*What the exercise asks*. Would you print out all of the data exactly and keep the pictures out of it?

*Data provided*.
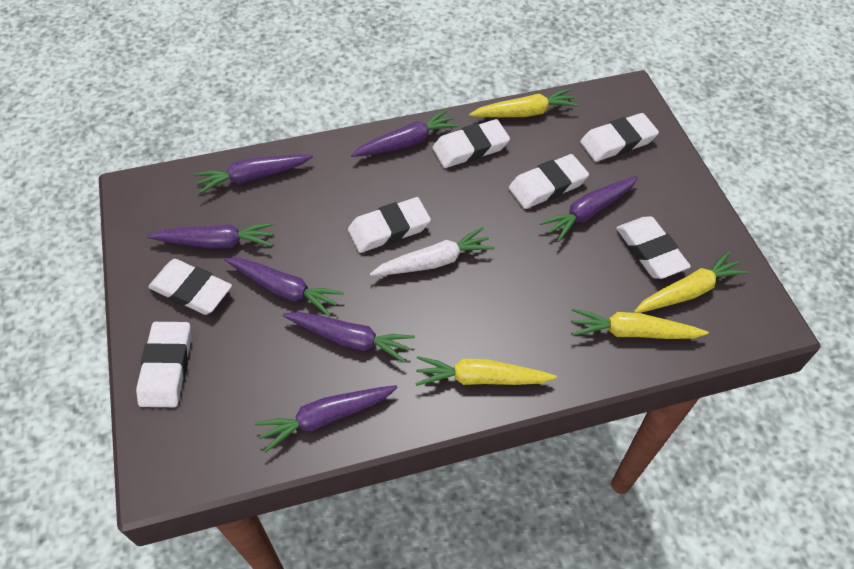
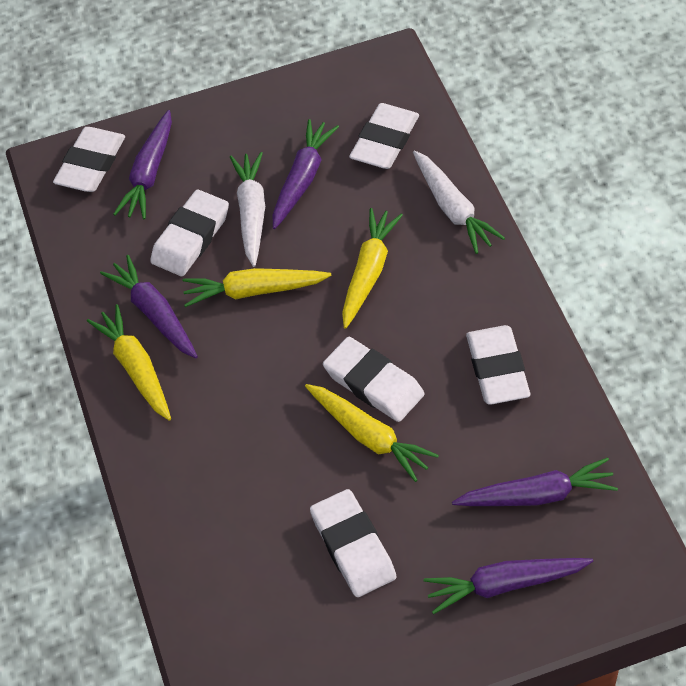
purple carrot: 7 -> 5
white carrot: 1 -> 2
white eraser: 7 -> 6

*Output for this exercise*.
purple carrot: 7 -> 5
white carrot: 1 -> 2
white eraser: 7 -> 6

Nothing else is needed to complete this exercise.